Locate the line that contains "pos2: [471, 202]". Print it and each following line through the end of the listing, verbatim, and nothing more.

## [Entries supplied]
---+---

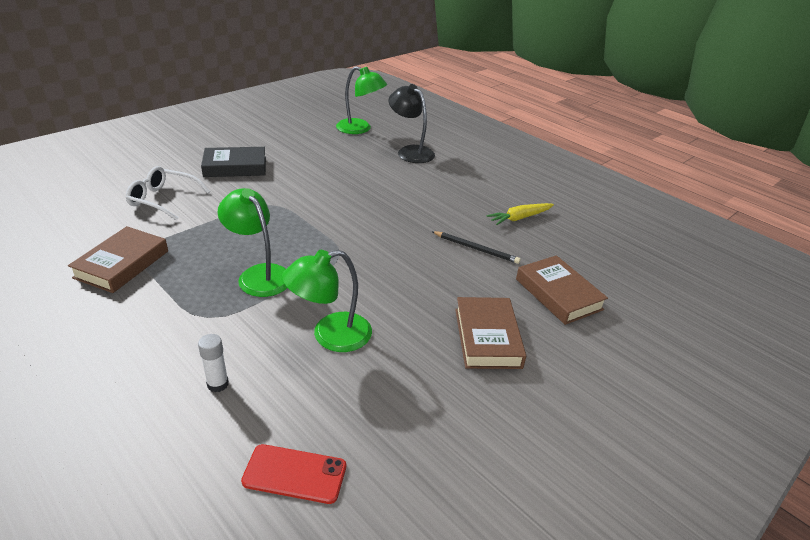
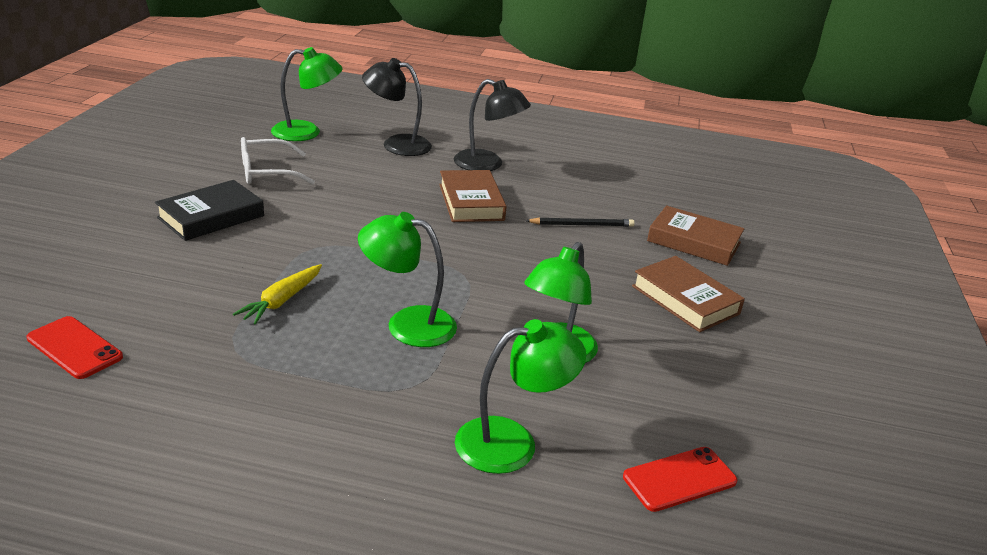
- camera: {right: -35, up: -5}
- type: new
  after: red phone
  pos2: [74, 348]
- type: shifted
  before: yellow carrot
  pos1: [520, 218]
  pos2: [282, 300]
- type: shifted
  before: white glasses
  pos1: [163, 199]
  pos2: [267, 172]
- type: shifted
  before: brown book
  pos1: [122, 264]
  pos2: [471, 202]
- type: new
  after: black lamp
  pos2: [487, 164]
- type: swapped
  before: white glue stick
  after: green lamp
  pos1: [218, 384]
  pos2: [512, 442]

---+---

## [Finished exercise]
  pos2: [471, 202]
- type: new
  after: black lamp
  pos2: [487, 164]
- type: swapped
  before: white glue stick
  after: green lamp
  pos1: [218, 384]
  pos2: [512, 442]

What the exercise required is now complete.